Exact wording is required: give all the records again, minus the pictures.

Segment Start: STUDY MATERIAL

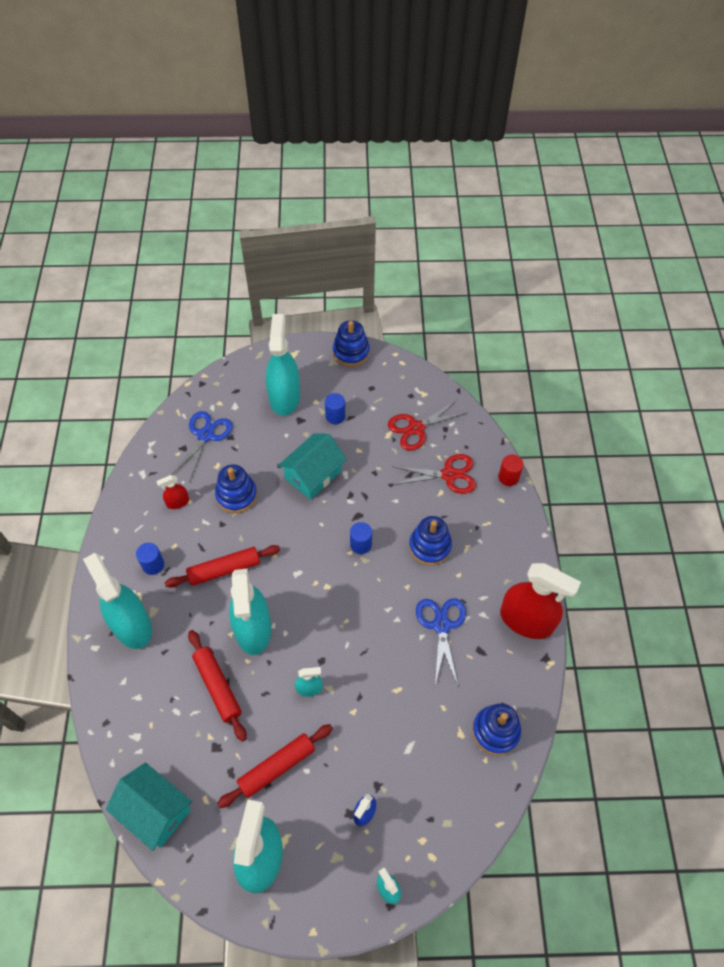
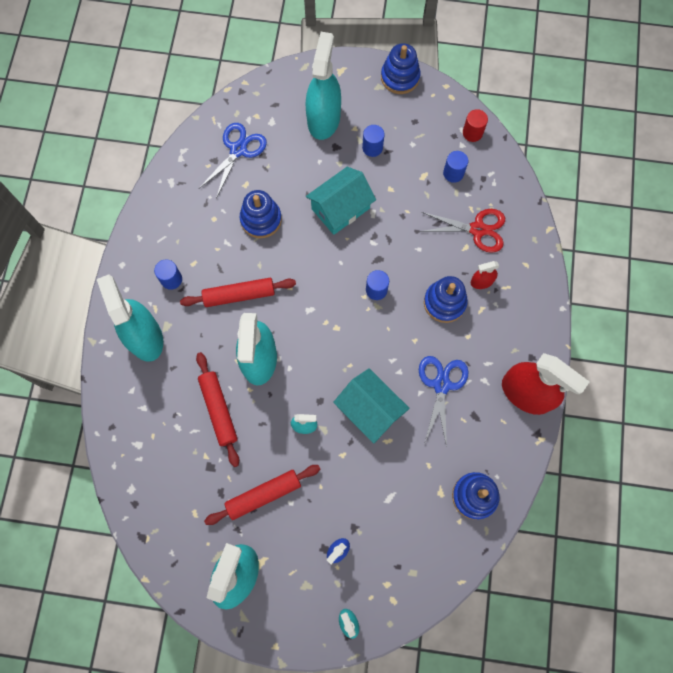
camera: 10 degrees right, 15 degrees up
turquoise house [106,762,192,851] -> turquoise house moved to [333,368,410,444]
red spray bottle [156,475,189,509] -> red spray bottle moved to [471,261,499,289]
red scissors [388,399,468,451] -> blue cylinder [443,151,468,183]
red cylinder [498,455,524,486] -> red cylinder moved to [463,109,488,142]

Segment End: STUDY MATERIAL

> [EXPECTED OUTPUT]:
camera: 10 degrees right, 15 degrees up
turquoise house [106,762,192,851] -> turquoise house moved to [333,368,410,444]
red spray bottle [156,475,189,509] -> red spray bottle moved to [471,261,499,289]
red scissors [388,399,468,451] -> blue cylinder [443,151,468,183]
red cylinder [498,455,524,486] -> red cylinder moved to [463,109,488,142]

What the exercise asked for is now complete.